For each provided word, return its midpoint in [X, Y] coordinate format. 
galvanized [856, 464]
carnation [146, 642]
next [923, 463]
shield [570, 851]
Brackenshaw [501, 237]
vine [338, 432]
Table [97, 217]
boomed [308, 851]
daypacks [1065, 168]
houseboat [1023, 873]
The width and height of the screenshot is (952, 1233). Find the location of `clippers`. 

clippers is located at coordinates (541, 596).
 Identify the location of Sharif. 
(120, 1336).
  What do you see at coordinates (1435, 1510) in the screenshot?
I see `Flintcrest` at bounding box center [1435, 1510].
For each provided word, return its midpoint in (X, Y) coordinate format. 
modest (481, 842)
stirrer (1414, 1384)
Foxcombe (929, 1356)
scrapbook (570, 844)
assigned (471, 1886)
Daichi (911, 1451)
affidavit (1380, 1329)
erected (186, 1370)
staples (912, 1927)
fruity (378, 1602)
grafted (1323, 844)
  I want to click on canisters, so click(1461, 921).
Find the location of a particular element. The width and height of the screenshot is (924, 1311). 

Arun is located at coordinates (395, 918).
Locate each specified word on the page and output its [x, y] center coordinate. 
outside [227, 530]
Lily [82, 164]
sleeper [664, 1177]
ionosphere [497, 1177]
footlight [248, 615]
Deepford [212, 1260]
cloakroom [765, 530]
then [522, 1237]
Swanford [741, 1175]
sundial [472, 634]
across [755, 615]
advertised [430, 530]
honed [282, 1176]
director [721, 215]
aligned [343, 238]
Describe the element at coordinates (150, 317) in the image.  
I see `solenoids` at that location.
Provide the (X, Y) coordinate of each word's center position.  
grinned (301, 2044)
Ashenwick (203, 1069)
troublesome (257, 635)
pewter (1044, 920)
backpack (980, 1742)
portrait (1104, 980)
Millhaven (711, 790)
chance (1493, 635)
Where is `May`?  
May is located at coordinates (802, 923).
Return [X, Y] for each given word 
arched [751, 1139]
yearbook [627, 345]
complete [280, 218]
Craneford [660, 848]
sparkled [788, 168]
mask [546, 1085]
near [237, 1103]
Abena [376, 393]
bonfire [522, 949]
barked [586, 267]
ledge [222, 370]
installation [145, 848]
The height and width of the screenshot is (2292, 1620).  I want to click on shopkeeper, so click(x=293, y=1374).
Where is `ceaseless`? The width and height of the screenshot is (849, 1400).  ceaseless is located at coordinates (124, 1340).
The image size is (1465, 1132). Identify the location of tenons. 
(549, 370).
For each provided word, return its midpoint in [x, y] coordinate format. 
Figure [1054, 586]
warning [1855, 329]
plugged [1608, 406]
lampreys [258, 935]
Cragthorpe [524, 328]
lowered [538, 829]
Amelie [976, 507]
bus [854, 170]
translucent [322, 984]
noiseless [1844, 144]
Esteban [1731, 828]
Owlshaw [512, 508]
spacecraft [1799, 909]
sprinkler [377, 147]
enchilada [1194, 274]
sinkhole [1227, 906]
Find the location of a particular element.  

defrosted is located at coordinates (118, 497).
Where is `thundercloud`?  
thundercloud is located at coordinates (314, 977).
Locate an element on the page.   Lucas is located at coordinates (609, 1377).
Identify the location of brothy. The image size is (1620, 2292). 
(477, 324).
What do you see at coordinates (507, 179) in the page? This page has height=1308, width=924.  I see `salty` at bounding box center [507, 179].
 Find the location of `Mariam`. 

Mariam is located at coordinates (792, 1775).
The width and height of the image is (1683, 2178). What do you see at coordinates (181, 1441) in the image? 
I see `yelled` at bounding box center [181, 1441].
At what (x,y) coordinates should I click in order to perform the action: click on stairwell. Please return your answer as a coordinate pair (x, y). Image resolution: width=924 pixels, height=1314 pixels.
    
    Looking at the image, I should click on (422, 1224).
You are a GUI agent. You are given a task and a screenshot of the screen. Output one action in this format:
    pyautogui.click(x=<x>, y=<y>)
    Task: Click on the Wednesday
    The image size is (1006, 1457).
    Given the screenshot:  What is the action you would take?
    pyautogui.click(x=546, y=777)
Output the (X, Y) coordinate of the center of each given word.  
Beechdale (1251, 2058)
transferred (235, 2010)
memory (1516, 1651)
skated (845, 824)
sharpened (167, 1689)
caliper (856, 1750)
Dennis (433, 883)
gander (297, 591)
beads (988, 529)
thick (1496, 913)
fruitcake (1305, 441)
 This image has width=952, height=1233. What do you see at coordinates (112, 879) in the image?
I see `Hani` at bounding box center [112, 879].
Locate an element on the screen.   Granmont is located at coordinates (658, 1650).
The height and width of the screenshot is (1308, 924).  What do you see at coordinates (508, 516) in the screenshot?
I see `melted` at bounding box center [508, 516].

• [Instructions to follow]: Copy out every one of the entries above word for word, without changing anything.

• [Correct response]:
For each provided word, return its midpoint in [X, Y] coordinate format. 
galvanized [856, 464]
carnation [146, 642]
next [923, 463]
shield [570, 851]
Brackenshaw [501, 237]
vine [338, 432]
Table [97, 217]
boomed [308, 851]
daypacks [1065, 168]
houseboat [1023, 873]
The width and height of the screenshot is (952, 1233). Find the location of `clippers`. 

clippers is located at coordinates (541, 596).
 Identify the location of Sharif. 
(120, 1336).
  What do you see at coordinates (1435, 1510) in the screenshot?
I see `Flintcrest` at bounding box center [1435, 1510].
For each provided word, return its midpoint in (X, Y) coordinate format. 
modest (481, 842)
stirrer (1414, 1384)
Foxcombe (929, 1356)
scrapbook (570, 844)
assigned (471, 1886)
Daichi (911, 1451)
affidavit (1380, 1329)
erected (186, 1370)
staples (912, 1927)
fruity (378, 1602)
grafted (1323, 844)
  I want to click on canisters, so click(1461, 921).
Find the location of a particular element. The width and height of the screenshot is (924, 1311). 

Arun is located at coordinates (395, 918).
Locate each specified word on the page and output its [x, y] center coordinate. 
outside [227, 530]
Lily [82, 164]
sleeper [664, 1177]
ionosphere [497, 1177]
footlight [248, 615]
Deepford [212, 1260]
cloakroom [765, 530]
then [522, 1237]
Swanford [741, 1175]
sundial [472, 634]
across [755, 615]
advertised [430, 530]
honed [282, 1176]
director [721, 215]
aligned [343, 238]
Describe the element at coordinates (150, 317) in the image.  
I see `solenoids` at that location.
Provide the (X, Y) coordinate of each word's center position.  
grinned (301, 2044)
Ashenwick (203, 1069)
troublesome (257, 635)
pewter (1044, 920)
backpack (980, 1742)
portrait (1104, 980)
Millhaven (711, 790)
chance (1493, 635)
Where is `May`?  
May is located at coordinates (802, 923).
Return [X, Y] for each given word 
arched [751, 1139]
yearbook [627, 345]
complete [280, 218]
Craneford [660, 848]
sparkled [788, 168]
mask [546, 1085]
near [237, 1103]
Abena [376, 393]
bonfire [522, 949]
barked [586, 267]
ledge [222, 370]
installation [145, 848]
The height and width of the screenshot is (2292, 1620).  I want to click on shopkeeper, so click(x=293, y=1374).
Where is `ceaseless`? The width and height of the screenshot is (849, 1400).  ceaseless is located at coordinates (124, 1340).
The image size is (1465, 1132). Identify the location of tenons. 
(549, 370).
For each provided word, return its midpoint in [x, y] coordinate format. 
Figure [1054, 586]
warning [1855, 329]
plugged [1608, 406]
lampreys [258, 935]
Cragthorpe [524, 328]
lowered [538, 829]
Amelie [976, 507]
bus [854, 170]
translucent [322, 984]
noiseless [1844, 144]
Esteban [1731, 828]
Owlshaw [512, 508]
spacecraft [1799, 909]
sprinkler [377, 147]
enchilada [1194, 274]
sinkhole [1227, 906]
Find the location of a particular element.  

defrosted is located at coordinates (118, 497).
Where is `thundercloud`?  
thundercloud is located at coordinates (314, 977).
Locate an element on the page.   Lucas is located at coordinates (609, 1377).
Identify the location of brothy. The image size is (1620, 2292). 
(477, 324).
What do you see at coordinates (507, 179) in the page? This page has height=1308, width=924.  I see `salty` at bounding box center [507, 179].
 Find the location of `Mariam`. 

Mariam is located at coordinates (792, 1775).
The width and height of the image is (1683, 2178). What do you see at coordinates (181, 1441) in the image? 
I see `yelled` at bounding box center [181, 1441].
At what (x,y) coordinates should I click in order to perform the action: click on stairwell. Please return your answer as a coordinate pair (x, y). Image resolution: width=924 pixels, height=1314 pixels.
    
    Looking at the image, I should click on (422, 1224).
You are a GUI agent. You are given a task and a screenshot of the screen. Output one action in this format:
    pyautogui.click(x=<x>, y=<y>)
    Task: Click on the Wednesday
    The image size is (1006, 1457).
    Given the screenshot:  What is the action you would take?
    pyautogui.click(x=546, y=777)
Output the (X, Y) coordinate of the center of each given word.  
Beechdale (1251, 2058)
transferred (235, 2010)
memory (1516, 1651)
skated (845, 824)
sharpened (167, 1689)
caliper (856, 1750)
Dennis (433, 883)
gander (297, 591)
beads (988, 529)
thick (1496, 913)
fruitcake (1305, 441)
 This image has width=952, height=1233. What do you see at coordinates (112, 879) in the image?
I see `Hani` at bounding box center [112, 879].
Locate an element on the screen.   Granmont is located at coordinates (658, 1650).
The height and width of the screenshot is (1308, 924).  What do you see at coordinates (508, 516) in the screenshot?
I see `melted` at bounding box center [508, 516].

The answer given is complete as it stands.